Since the records include pictures, leave those out while you reproduce exactly and only the lines from the one containing "brown vase: 5 -> 1" through the one containing "grey heart: 2 -> 3", inclusive.
Material to process START
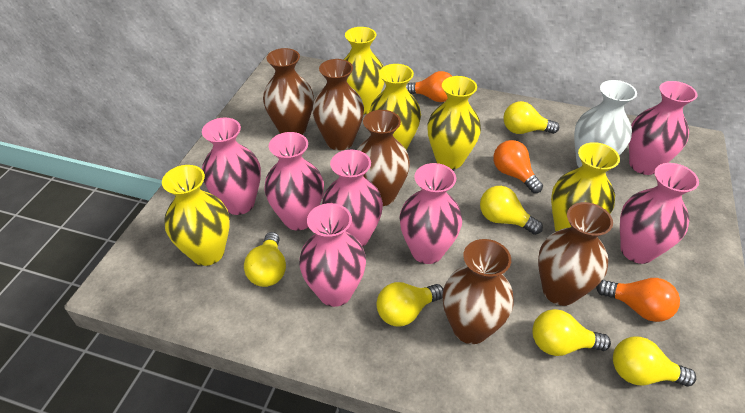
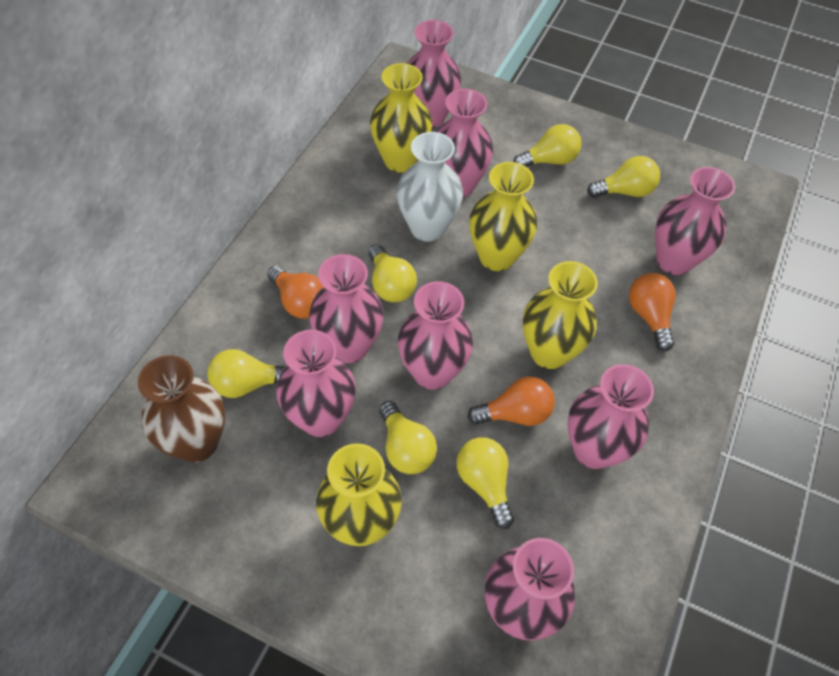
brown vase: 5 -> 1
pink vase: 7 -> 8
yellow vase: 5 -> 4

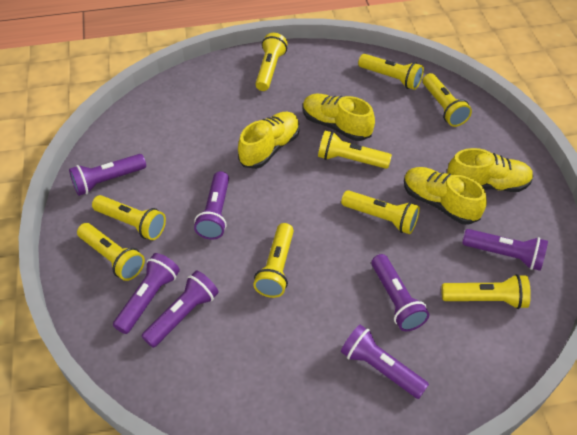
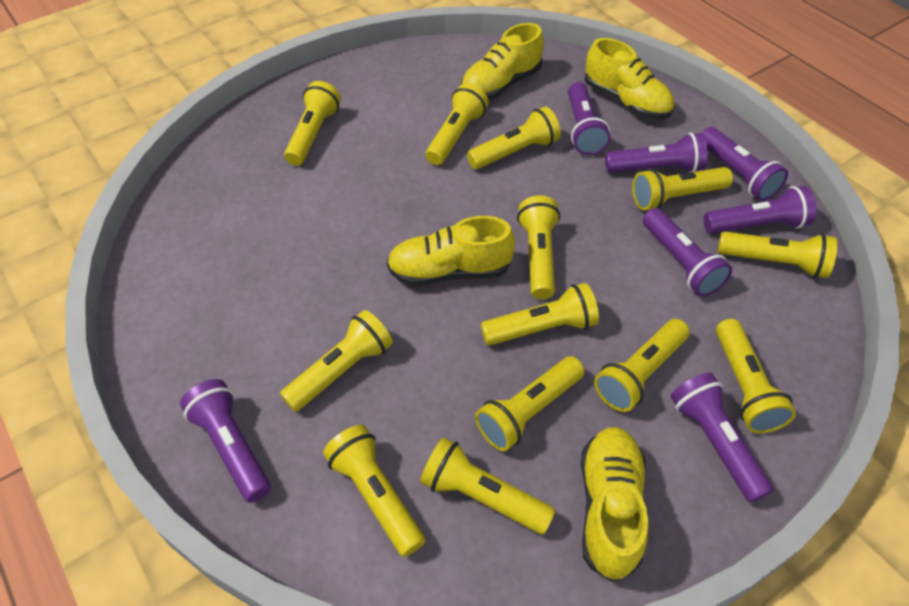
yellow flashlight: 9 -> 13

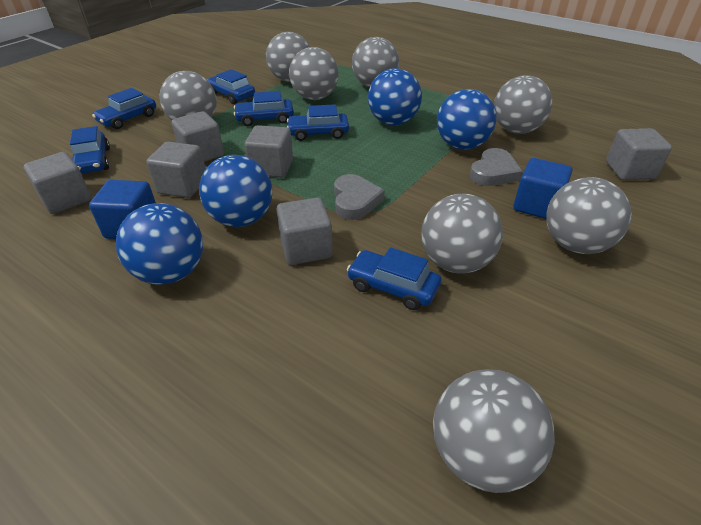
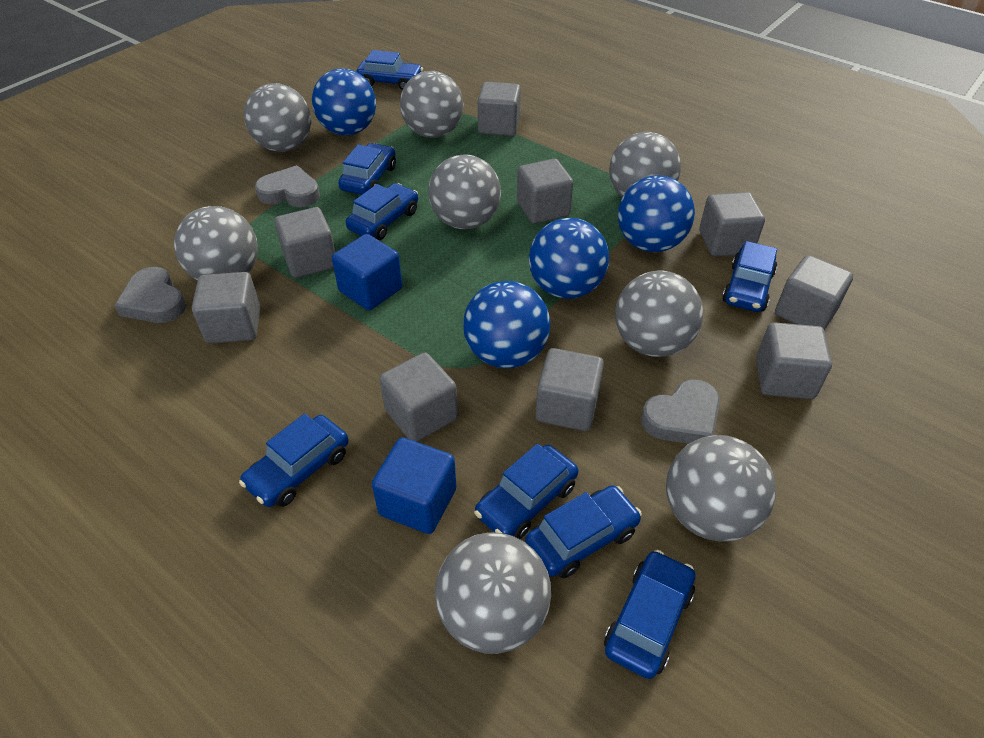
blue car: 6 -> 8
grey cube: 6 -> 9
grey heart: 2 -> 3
Material to process END
Material to process START
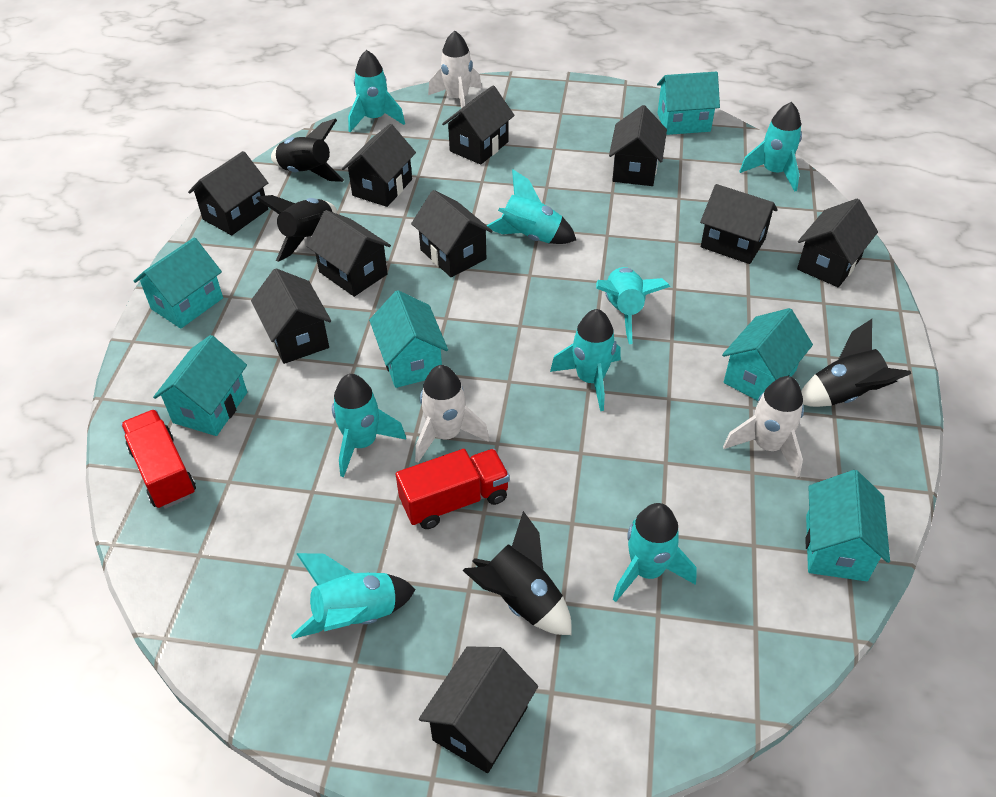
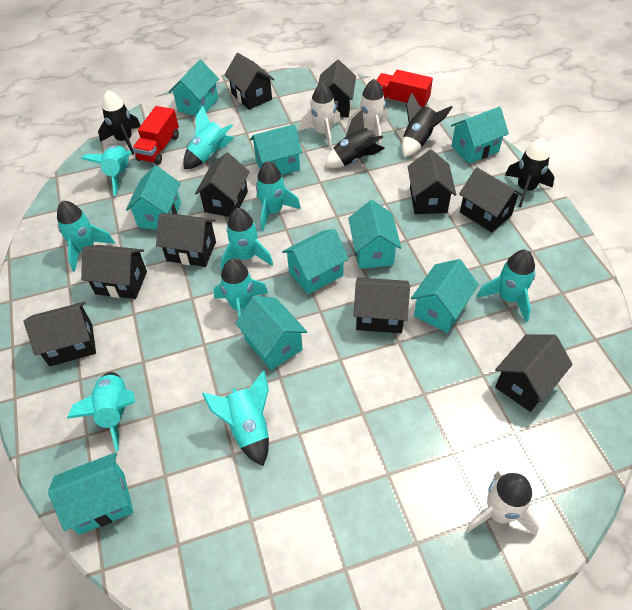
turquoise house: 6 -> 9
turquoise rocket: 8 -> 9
Material to process END
_Written reply:_
brown vase: 5 -> 1
pink vase: 7 -> 8
yellow vase: 5 -> 4

yellow flashlight: 9 -> 13

blue car: 6 -> 8
grey cube: 6 -> 9
grey heart: 2 -> 3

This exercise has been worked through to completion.